> Data to examine
Content starts

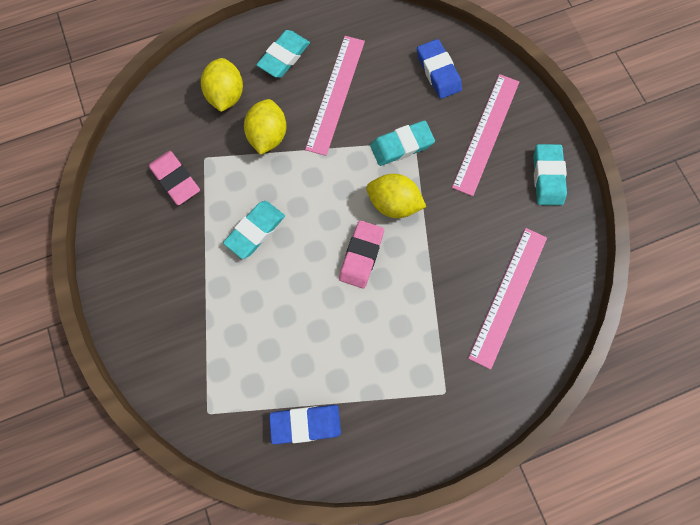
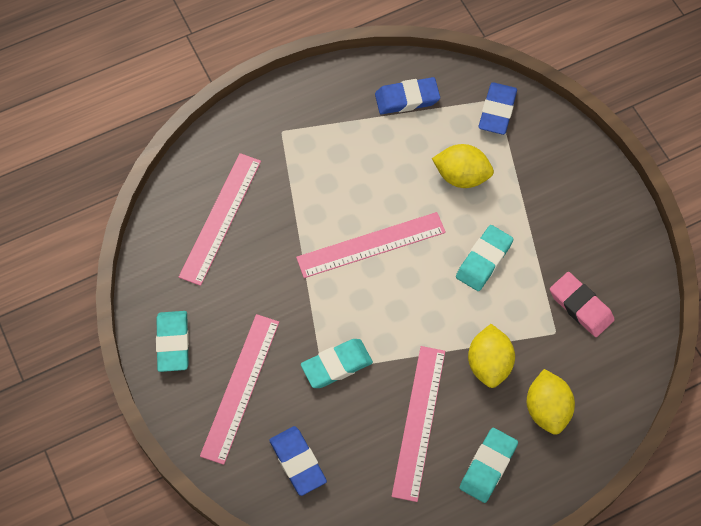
camera: 175 degrees right, 10 degrees down
(210, 398) = (497, 111): none -> blue eraser
(361, 255) = (371, 244): pink eraser -> pink ruler
(393, 203) = (341, 300): yellow lemon -> yellow lemon (461, 176)

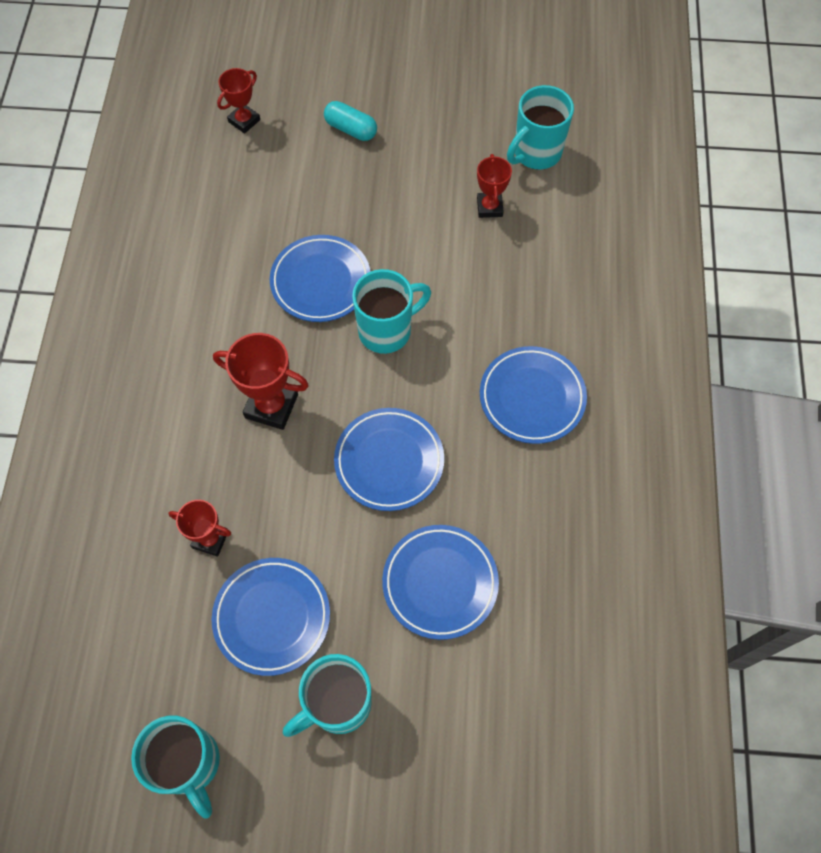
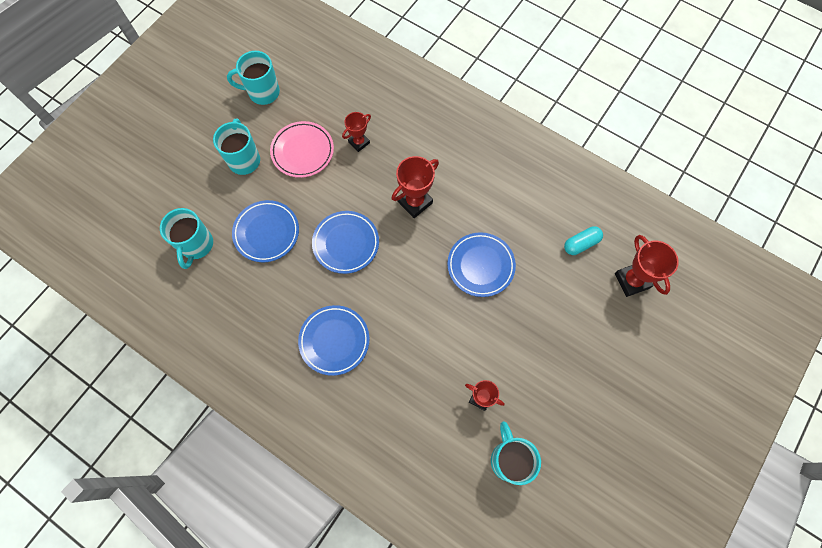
camera: 120 degrees right, 5 degrees up
(244, 121) = (632, 280): red trophy -> red trophy, size x1.57
(272, 617) = (302, 151): blue plate -> pink plate
(351, 129) = (592, 344): turquoise capsule -> turquoise capsule (581, 244)
(387, 330) = (426, 285): turquoise mug -> turquoise mug (196, 245)

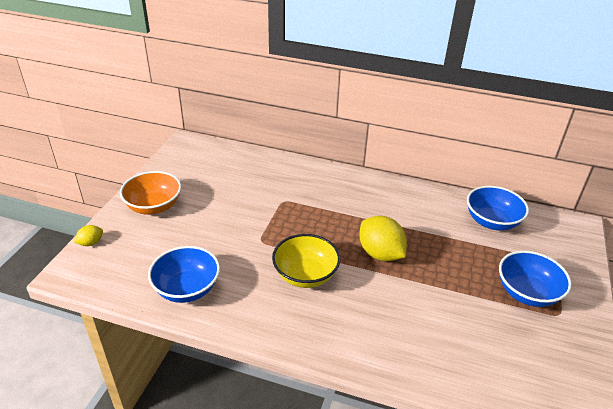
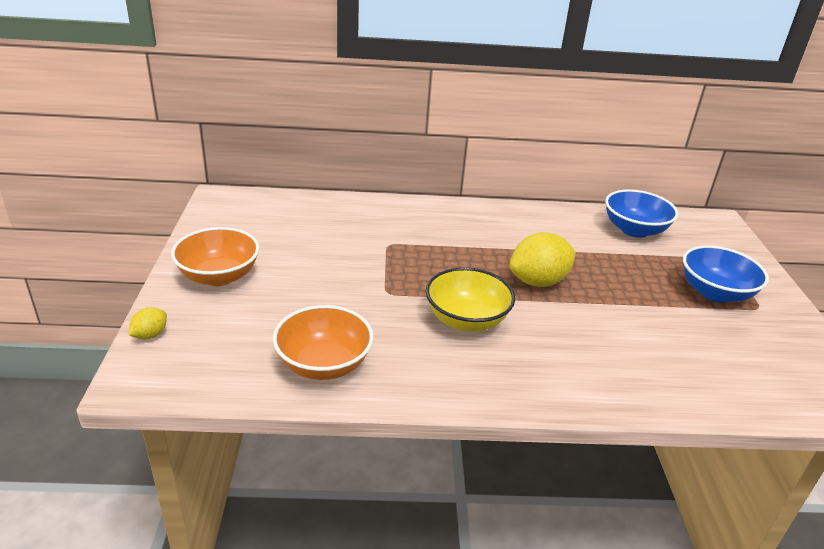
camera: 20 degrees left, 5 degrees down
(187, 288) = (324, 364): blue bowl -> orange bowl
(380, 253) = (538, 281): yellow lemon -> yellow lemon turned 60 degrees counterclockwise

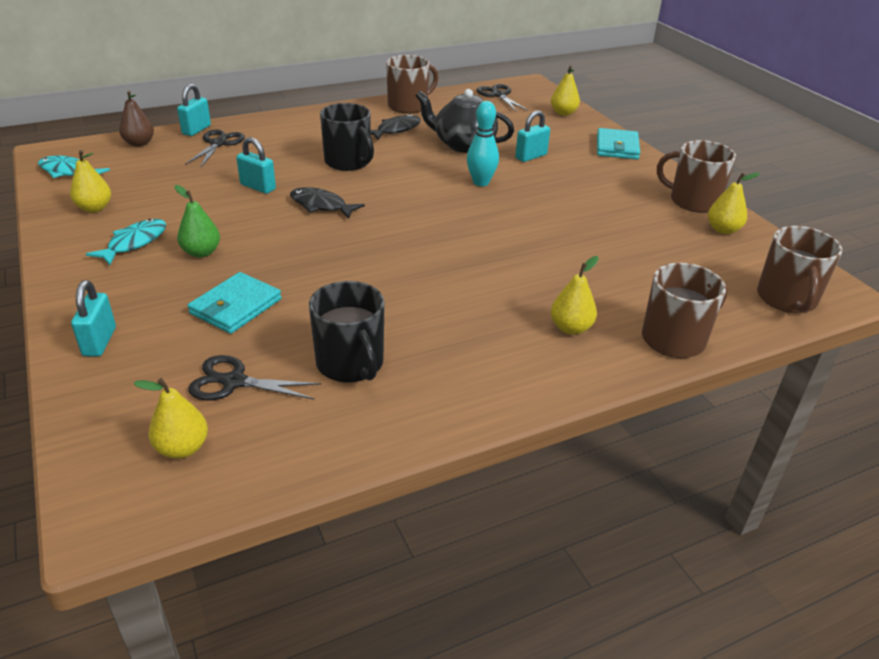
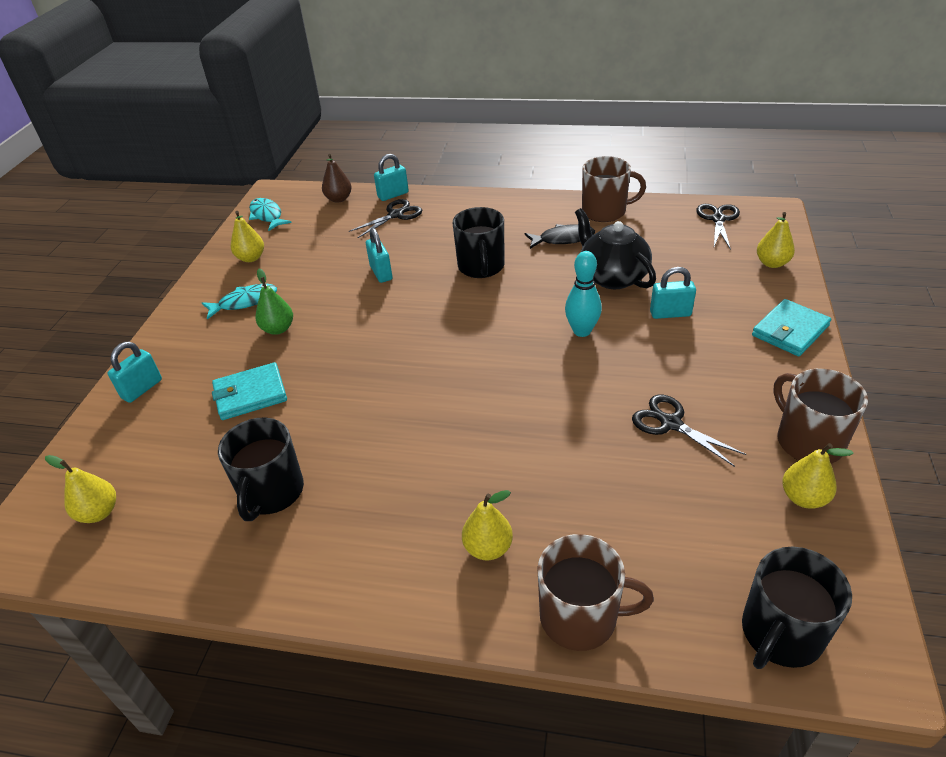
camera: 40 degrees right, 5 degrees up
(234, 382) = (182, 468): black scissors -> black scissors (671, 423)
(321, 205) = (410, 310): black fish -> none
(786, 299) = (780, 633): brown mug -> black mug

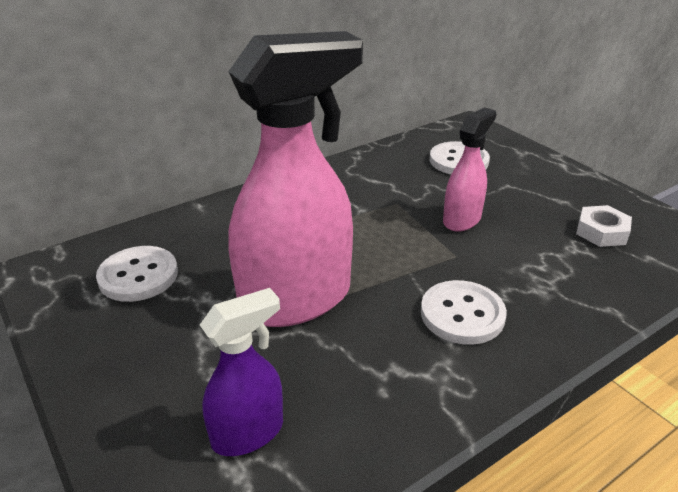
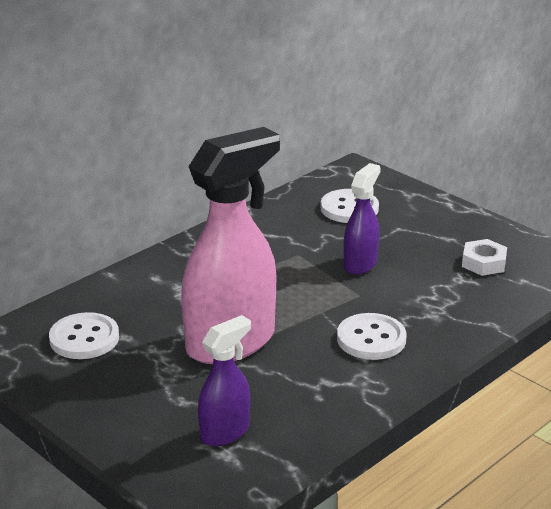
camera: 10 degrees left, 5 degrees down
(462, 220) = (360, 264): pink spray bottle -> purple spray bottle

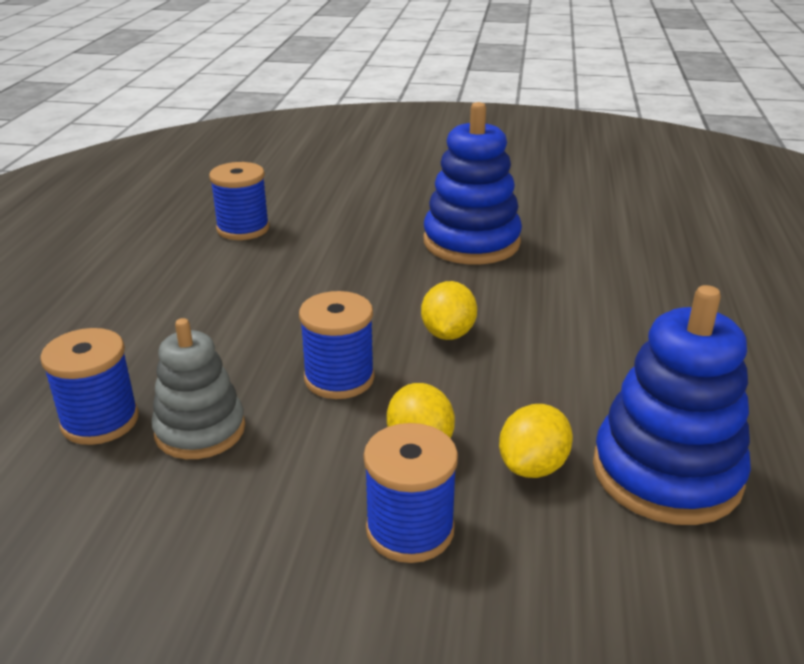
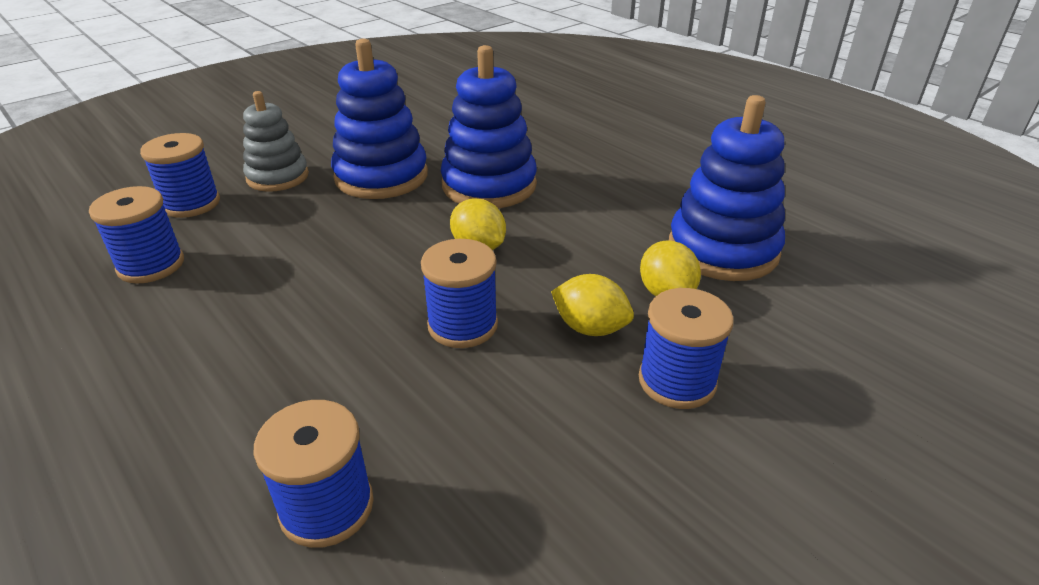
camera: 50 degrees left, 5 degrees up
(200, 430) = (430, 440): grey stacking toy -> grey stacking toy (277, 177)
(322, 201) = (191, 204): none -> blue spool
(544, 292) = (489, 185): none -> blue stacking toy

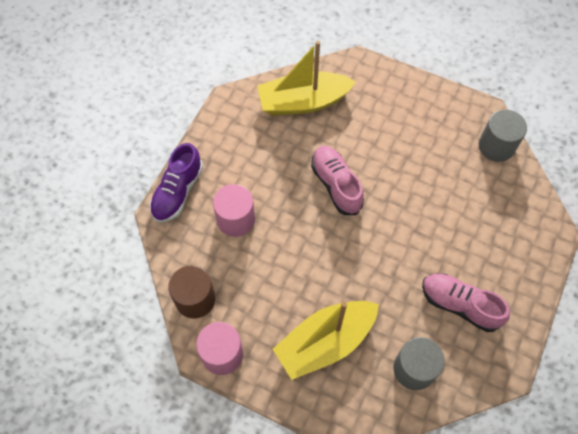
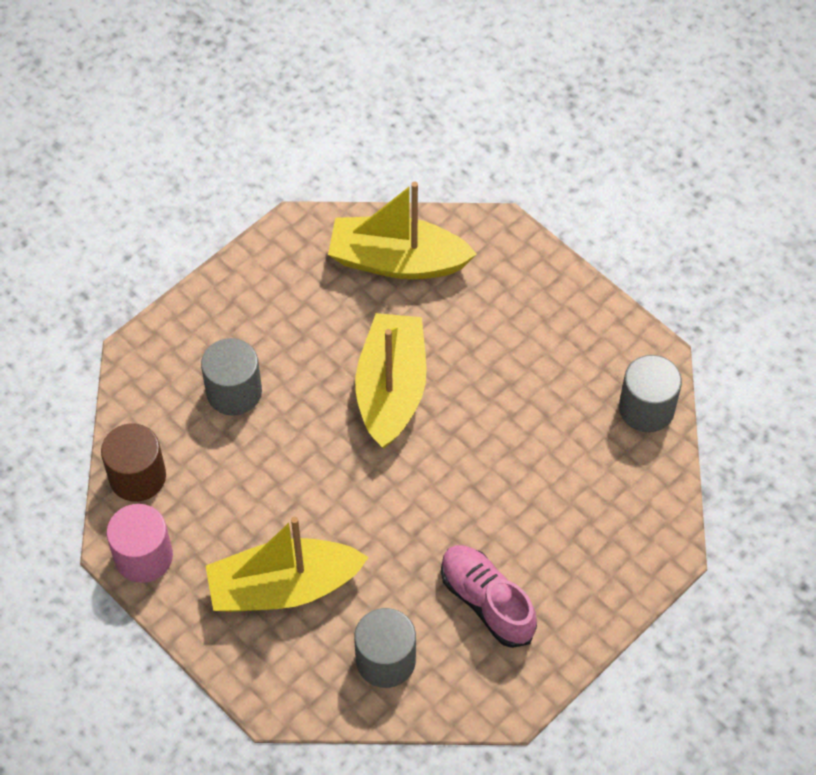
camera: 20 degrees right, 5 degrees down
(177, 192) = (172, 330): purple shoe -> none
(236, 219) = (234, 392): pink cylinder -> grey cylinder
(336, 185) = (391, 389): pink shoe -> yellow boat

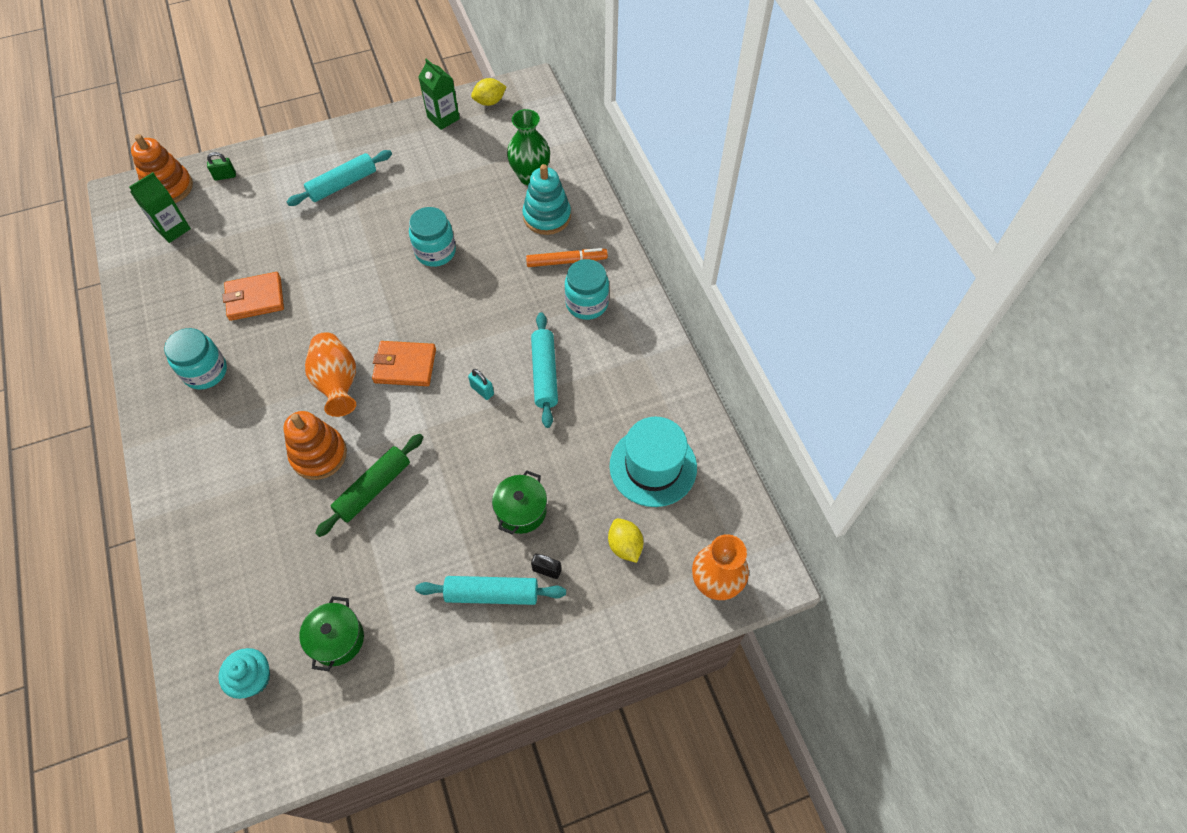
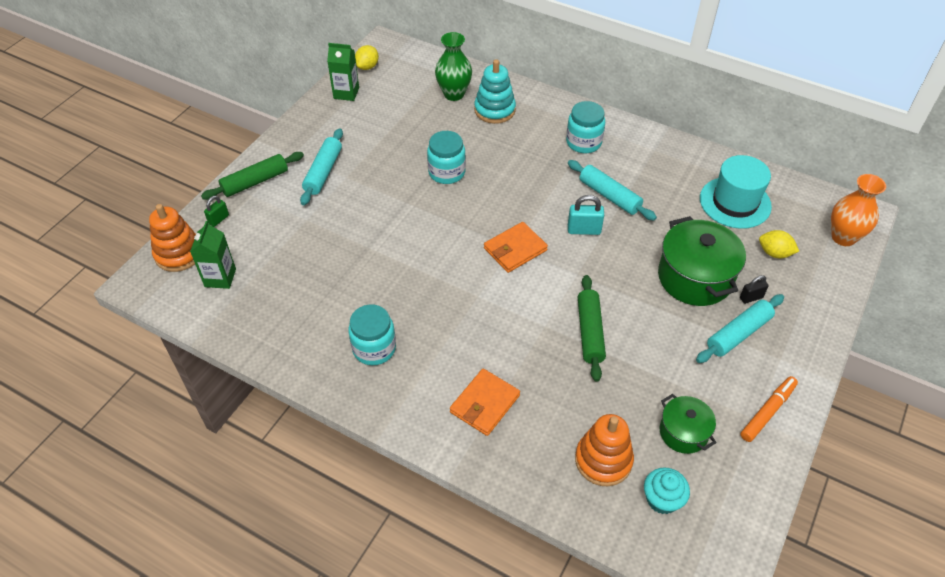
camera: 40 degrees left, 10 degrees down
(255, 298) = (351, 279): orange wallet -> orange wallet (485, 404)
(285, 159) = (255, 181): none -> green rolling pin
(319, 454) = (527, 339): orange stacking toy -> orange stacking toy (603, 460)
(337, 383) = (482, 290): orange vase -> none
(482, 390) = (584, 230): turquoise padlock -> turquoise padlock, size x1.52
(521, 510) = (695, 277): green pot -> green pot, size x1.76
(566, 261) = (540, 127): orange marker -> orange marker (767, 412)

Content ends

> How to complete this task
What is wanted is an exact copy of the lines above from the one containing "(187, 288) = (324, 364): blue" through the one containing "(234, 382) = (182, 468): black", with no pictures in it.

> Answer below
(187, 288) = (324, 364): blue bowl -> orange bowl
(380, 253) = (538, 281): yellow lemon -> yellow lemon turned 60 degrees counterclockwise

camera: 40 degrees right, 5 degrees up
(234, 382) = (182, 468): black scissors -> black scissors (671, 423)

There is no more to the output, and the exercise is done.